◆ **Goal of the exercise**
Reproduce word for word the line that contains "(317, 479) = (190, 412): black" and each line that follows it, stopping after the final line of the material.

◆ **Stored data**
=======

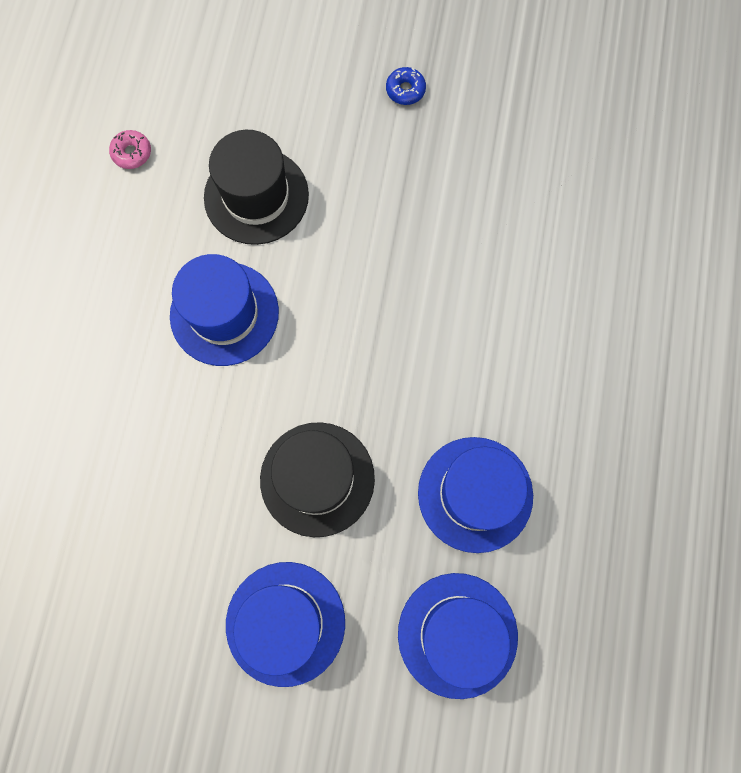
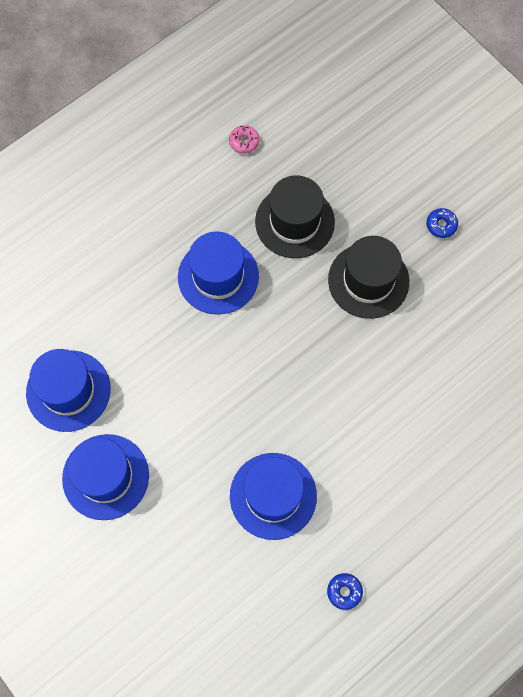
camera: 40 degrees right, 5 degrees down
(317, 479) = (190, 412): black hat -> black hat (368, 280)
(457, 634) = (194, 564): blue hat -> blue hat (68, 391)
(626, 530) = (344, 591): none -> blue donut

=======

◆ **Output of the exercise**
(317, 479) = (190, 412): black hat -> black hat (368, 280)
(457, 634) = (194, 564): blue hat -> blue hat (68, 391)
(626, 530) = (344, 591): none -> blue donut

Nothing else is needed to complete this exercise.